DATA EXTRACT:
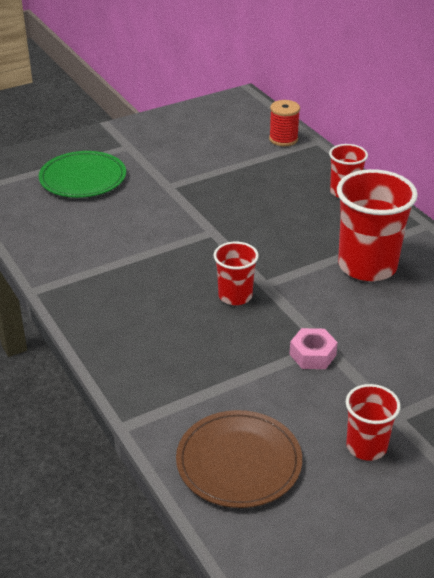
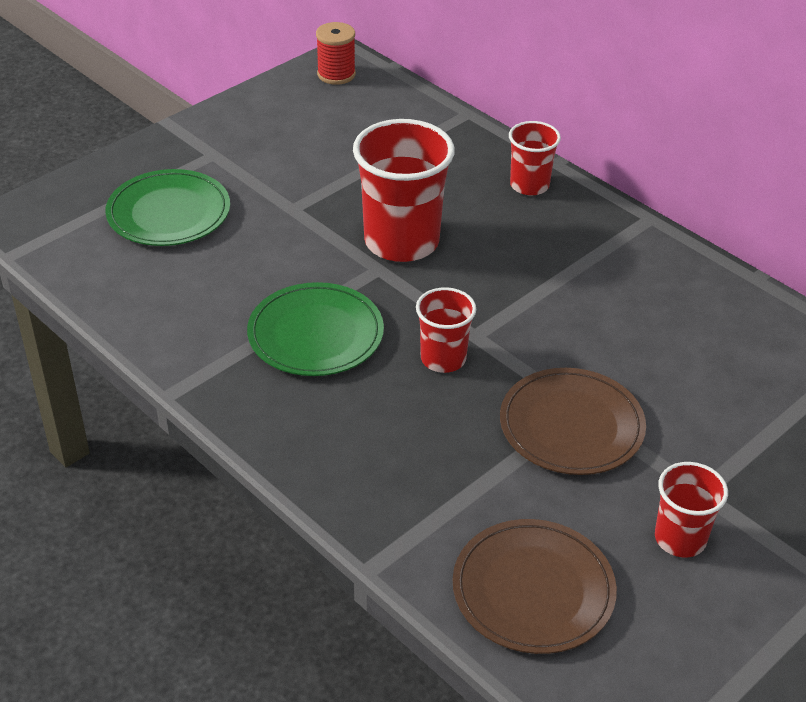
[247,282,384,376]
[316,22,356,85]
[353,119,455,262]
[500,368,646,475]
---
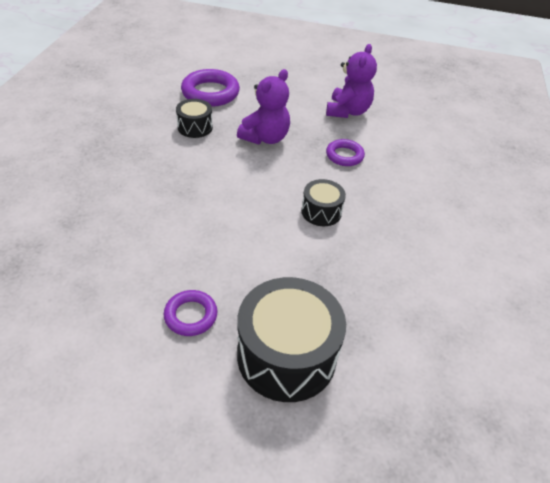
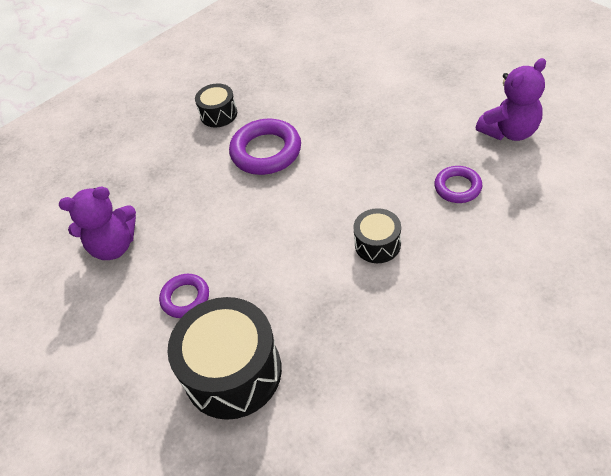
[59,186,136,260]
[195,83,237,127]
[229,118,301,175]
---
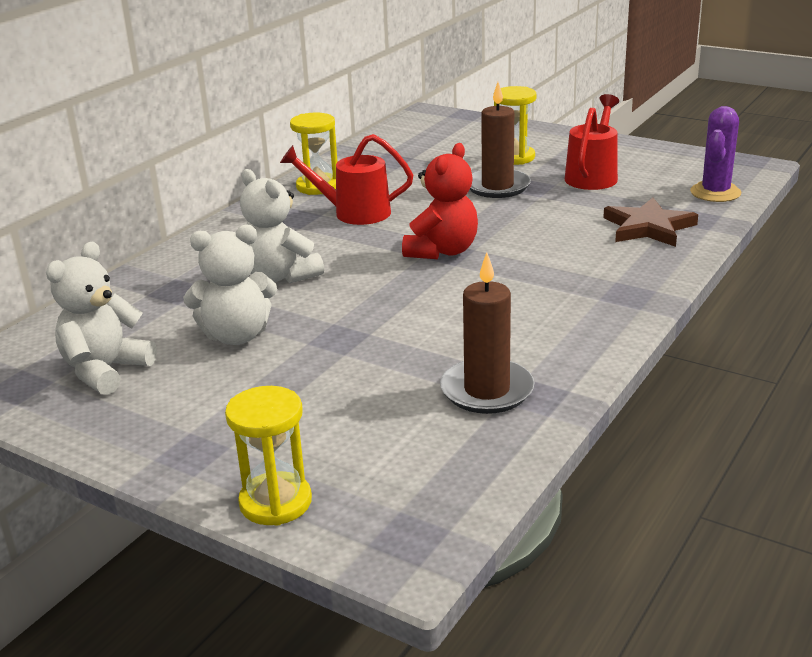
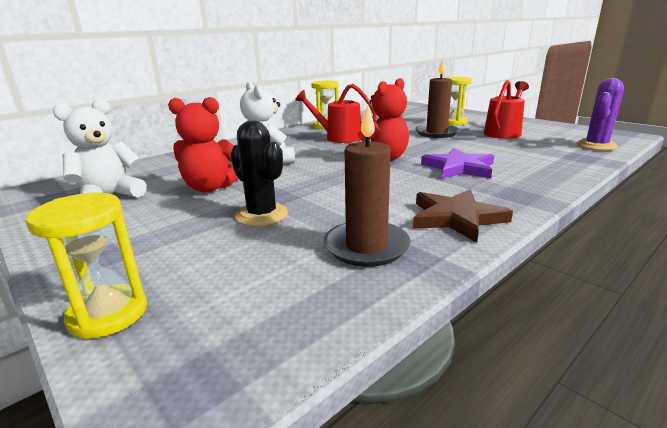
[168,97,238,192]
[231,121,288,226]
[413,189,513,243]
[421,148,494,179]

DIRECTIONS: Can you repeat, word for word, every line above from the one containing "[247,282,384,376]" down to the one containing "[500,368,646,475]", including both?

RESULT:
[247,282,384,376]
[316,22,356,85]
[353,119,455,262]
[500,368,646,475]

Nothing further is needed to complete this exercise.